= Dataset records =
- - -

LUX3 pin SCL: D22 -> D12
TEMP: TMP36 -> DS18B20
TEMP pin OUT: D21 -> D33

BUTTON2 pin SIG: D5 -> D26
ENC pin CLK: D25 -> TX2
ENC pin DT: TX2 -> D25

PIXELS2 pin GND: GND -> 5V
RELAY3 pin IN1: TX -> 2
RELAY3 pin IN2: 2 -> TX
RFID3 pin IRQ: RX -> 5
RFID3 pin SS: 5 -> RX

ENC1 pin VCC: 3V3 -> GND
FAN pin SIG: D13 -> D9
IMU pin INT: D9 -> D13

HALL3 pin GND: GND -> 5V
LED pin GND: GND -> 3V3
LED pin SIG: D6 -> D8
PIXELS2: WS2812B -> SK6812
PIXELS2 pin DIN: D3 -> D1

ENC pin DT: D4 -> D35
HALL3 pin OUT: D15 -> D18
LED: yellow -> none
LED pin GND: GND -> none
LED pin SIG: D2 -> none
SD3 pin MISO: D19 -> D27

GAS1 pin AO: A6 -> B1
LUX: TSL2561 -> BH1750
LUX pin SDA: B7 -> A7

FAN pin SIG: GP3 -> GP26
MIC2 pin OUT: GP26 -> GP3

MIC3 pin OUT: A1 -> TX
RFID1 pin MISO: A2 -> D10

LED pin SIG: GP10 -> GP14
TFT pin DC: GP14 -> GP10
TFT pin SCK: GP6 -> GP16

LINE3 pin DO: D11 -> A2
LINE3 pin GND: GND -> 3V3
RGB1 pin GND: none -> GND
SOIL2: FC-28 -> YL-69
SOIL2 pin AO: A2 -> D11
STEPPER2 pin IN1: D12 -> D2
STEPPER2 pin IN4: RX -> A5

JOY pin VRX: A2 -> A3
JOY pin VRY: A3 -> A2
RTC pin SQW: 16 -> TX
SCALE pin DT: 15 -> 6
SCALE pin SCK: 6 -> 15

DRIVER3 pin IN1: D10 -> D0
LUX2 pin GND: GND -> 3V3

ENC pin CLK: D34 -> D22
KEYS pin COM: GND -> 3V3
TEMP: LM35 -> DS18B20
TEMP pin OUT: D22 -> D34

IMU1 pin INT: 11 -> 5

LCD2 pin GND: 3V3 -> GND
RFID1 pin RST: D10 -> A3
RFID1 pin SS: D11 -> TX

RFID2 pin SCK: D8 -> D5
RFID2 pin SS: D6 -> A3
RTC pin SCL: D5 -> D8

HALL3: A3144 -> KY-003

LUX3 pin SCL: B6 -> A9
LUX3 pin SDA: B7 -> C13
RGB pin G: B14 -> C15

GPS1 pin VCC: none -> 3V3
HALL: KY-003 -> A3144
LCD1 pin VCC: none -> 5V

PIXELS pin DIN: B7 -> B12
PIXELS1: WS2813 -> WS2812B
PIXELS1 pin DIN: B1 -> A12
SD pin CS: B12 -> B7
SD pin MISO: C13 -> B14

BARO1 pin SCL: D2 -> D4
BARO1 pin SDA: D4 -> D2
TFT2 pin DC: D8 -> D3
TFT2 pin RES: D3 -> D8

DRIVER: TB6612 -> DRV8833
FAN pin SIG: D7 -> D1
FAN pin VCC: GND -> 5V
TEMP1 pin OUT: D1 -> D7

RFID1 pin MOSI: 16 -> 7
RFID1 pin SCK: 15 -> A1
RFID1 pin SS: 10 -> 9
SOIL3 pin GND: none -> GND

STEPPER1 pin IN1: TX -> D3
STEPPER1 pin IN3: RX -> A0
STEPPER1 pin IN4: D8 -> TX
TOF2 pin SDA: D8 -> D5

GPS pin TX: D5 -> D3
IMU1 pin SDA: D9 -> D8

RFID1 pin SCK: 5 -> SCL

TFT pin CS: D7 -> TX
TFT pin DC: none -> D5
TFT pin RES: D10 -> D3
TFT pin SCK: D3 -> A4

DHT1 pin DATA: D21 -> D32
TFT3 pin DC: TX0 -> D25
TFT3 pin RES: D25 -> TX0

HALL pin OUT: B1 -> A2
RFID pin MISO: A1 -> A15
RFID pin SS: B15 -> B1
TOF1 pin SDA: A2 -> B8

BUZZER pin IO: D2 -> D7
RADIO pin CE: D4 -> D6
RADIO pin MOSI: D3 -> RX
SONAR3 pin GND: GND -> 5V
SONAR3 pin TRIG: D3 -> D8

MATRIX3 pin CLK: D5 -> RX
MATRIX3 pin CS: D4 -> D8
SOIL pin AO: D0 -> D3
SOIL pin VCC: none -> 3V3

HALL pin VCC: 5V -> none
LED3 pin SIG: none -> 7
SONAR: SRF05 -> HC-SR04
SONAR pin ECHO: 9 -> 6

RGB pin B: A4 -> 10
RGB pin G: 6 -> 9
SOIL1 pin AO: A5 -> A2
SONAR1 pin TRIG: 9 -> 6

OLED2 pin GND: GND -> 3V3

- - -

= Requirement =
Please write out every record shown above exactly as it reads.

= Solution =
LUX3 pin SCL: D22 -> D12
TEMP: TMP36 -> DS18B20
TEMP pin OUT: D21 -> D33

BUTTON2 pin SIG: D5 -> D26
ENC pin CLK: D25 -> TX2
ENC pin DT: TX2 -> D25

PIXELS2 pin GND: GND -> 5V
RELAY3 pin IN1: TX -> 2
RELAY3 pin IN2: 2 -> TX
RFID3 pin IRQ: RX -> 5
RFID3 pin SS: 5 -> RX

ENC1 pin VCC: 3V3 -> GND
FAN pin SIG: D13 -> D9
IMU pin INT: D9 -> D13

HALL3 pin GND: GND -> 5V
LED pin GND: GND -> 3V3
LED pin SIG: D6 -> D8
PIXELS2: WS2812B -> SK6812
PIXELS2 pin DIN: D3 -> D1

ENC pin DT: D4 -> D35
HALL3 pin OUT: D15 -> D18
LED: yellow -> none
LED pin GND: GND -> none
LED pin SIG: D2 -> none
SD3 pin MISO: D19 -> D27

GAS1 pin AO: A6 -> B1
LUX: TSL2561 -> BH1750
LUX pin SDA: B7 -> A7

FAN pin SIG: GP3 -> GP26
MIC2 pin OUT: GP26 -> GP3

MIC3 pin OUT: A1 -> TX
RFID1 pin MISO: A2 -> D10

LED pin SIG: GP10 -> GP14
TFT pin DC: GP14 -> GP10
TFT pin SCK: GP6 -> GP16

LINE3 pin DO: D11 -> A2
LINE3 pin GND: GND -> 3V3
RGB1 pin GND: none -> GND
SOIL2: FC-28 -> YL-69
SOIL2 pin AO: A2 -> D11
STEPPER2 pin IN1: D12 -> D2
STEPPER2 pin IN4: RX -> A5

JOY pin VRX: A2 -> A3
JOY pin VRY: A3 -> A2
RTC pin SQW: 16 -> TX
SCALE pin DT: 15 -> 6
SCALE pin SCK: 6 -> 15

DRIVER3 pin IN1: D10 -> D0
LUX2 pin GND: GND -> 3V3

ENC pin CLK: D34 -> D22
KEYS pin COM: GND -> 3V3
TEMP: LM35 -> DS18B20
TEMP pin OUT: D22 -> D34

IMU1 pin INT: 11 -> 5

LCD2 pin GND: 3V3 -> GND
RFID1 pin RST: D10 -> A3
RFID1 pin SS: D11 -> TX

RFID2 pin SCK: D8 -> D5
RFID2 pin SS: D6 -> A3
RTC pin SCL: D5 -> D8

HALL3: A3144 -> KY-003

LUX3 pin SCL: B6 -> A9
LUX3 pin SDA: B7 -> C13
RGB pin G: B14 -> C15

GPS1 pin VCC: none -> 3V3
HALL: KY-003 -> A3144
LCD1 pin VCC: none -> 5V

PIXELS pin DIN: B7 -> B12
PIXELS1: WS2813 -> WS2812B
PIXELS1 pin DIN: B1 -> A12
SD pin CS: B12 -> B7
SD pin MISO: C13 -> B14

BARO1 pin SCL: D2 -> D4
BARO1 pin SDA: D4 -> D2
TFT2 pin DC: D8 -> D3
TFT2 pin RES: D3 -> D8

DRIVER: TB6612 -> DRV8833
FAN pin SIG: D7 -> D1
FAN pin VCC: GND -> 5V
TEMP1 pin OUT: D1 -> D7

RFID1 pin MOSI: 16 -> 7
RFID1 pin SCK: 15 -> A1
RFID1 pin SS: 10 -> 9
SOIL3 pin GND: none -> GND

STEPPER1 pin IN1: TX -> D3
STEPPER1 pin IN3: RX -> A0
STEPPER1 pin IN4: D8 -> TX
TOF2 pin SDA: D8 -> D5

GPS pin TX: D5 -> D3
IMU1 pin SDA: D9 -> D8

RFID1 pin SCK: 5 -> SCL

TFT pin CS: D7 -> TX
TFT pin DC: none -> D5
TFT pin RES: D10 -> D3
TFT pin SCK: D3 -> A4

DHT1 pin DATA: D21 -> D32
TFT3 pin DC: TX0 -> D25
TFT3 pin RES: D25 -> TX0

HALL pin OUT: B1 -> A2
RFID pin MISO: A1 -> A15
RFID pin SS: B15 -> B1
TOF1 pin SDA: A2 -> B8

BUZZER pin IO: D2 -> D7
RADIO pin CE: D4 -> D6
RADIO pin MOSI: D3 -> RX
SONAR3 pin GND: GND -> 5V
SONAR3 pin TRIG: D3 -> D8

MATRIX3 pin CLK: D5 -> RX
MATRIX3 pin CS: D4 -> D8
SOIL pin AO: D0 -> D3
SOIL pin VCC: none -> 3V3

HALL pin VCC: 5V -> none
LED3 pin SIG: none -> 7
SONAR: SRF05 -> HC-SR04
SONAR pin ECHO: 9 -> 6

RGB pin B: A4 -> 10
RGB pin G: 6 -> 9
SOIL1 pin AO: A5 -> A2
SONAR1 pin TRIG: 9 -> 6

OLED2 pin GND: GND -> 3V3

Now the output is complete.